START Information provided
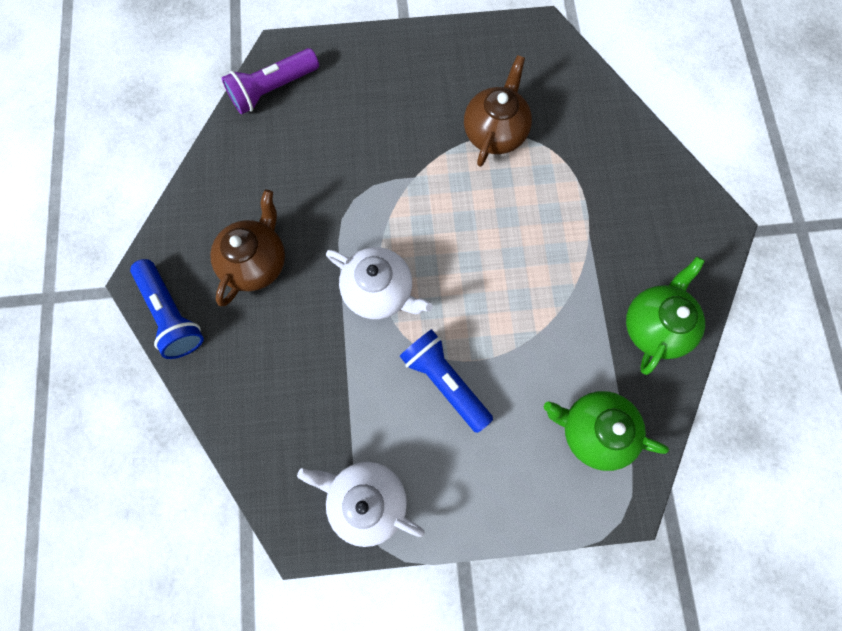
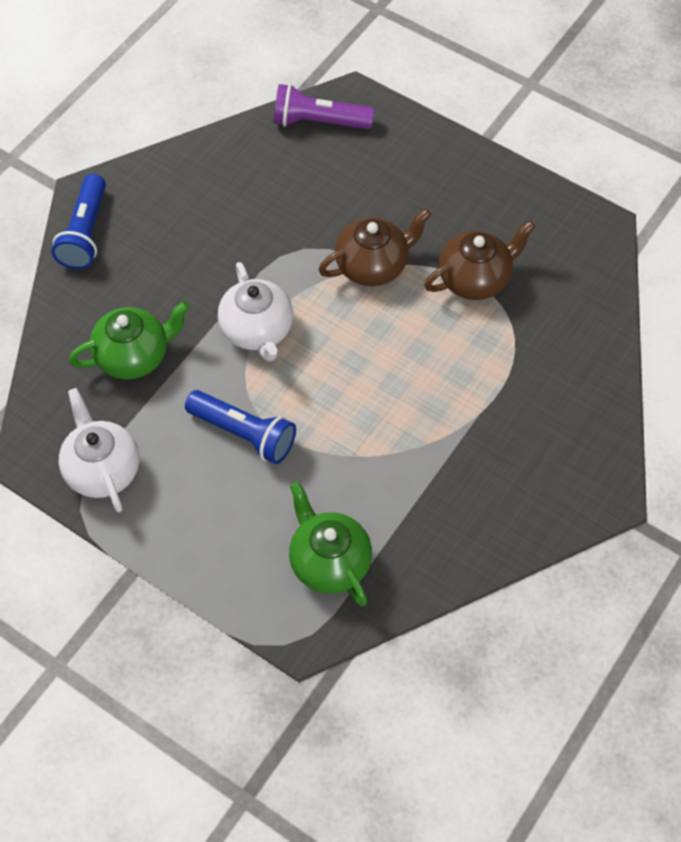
camera: 40 degrees right, 15 degrees down
(256, 261) = (183, 240): brown teapot -> brown teapot (373, 265)
(444, 381) = (244, 433): blue flashlight -> blue flashlight turned 120 degrees clockwise
(654, 325) = (464, 525): green teapot -> green teapot (134, 356)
END Information provided
### Work request
Pictures stay out of the copy; print the material above exactly.

### Answer space
camera: 40 degrees right, 15 degrees down
(256, 261) = (183, 240): brown teapot -> brown teapot (373, 265)
(444, 381) = (244, 433): blue flashlight -> blue flashlight turned 120 degrees clockwise
(654, 325) = (464, 525): green teapot -> green teapot (134, 356)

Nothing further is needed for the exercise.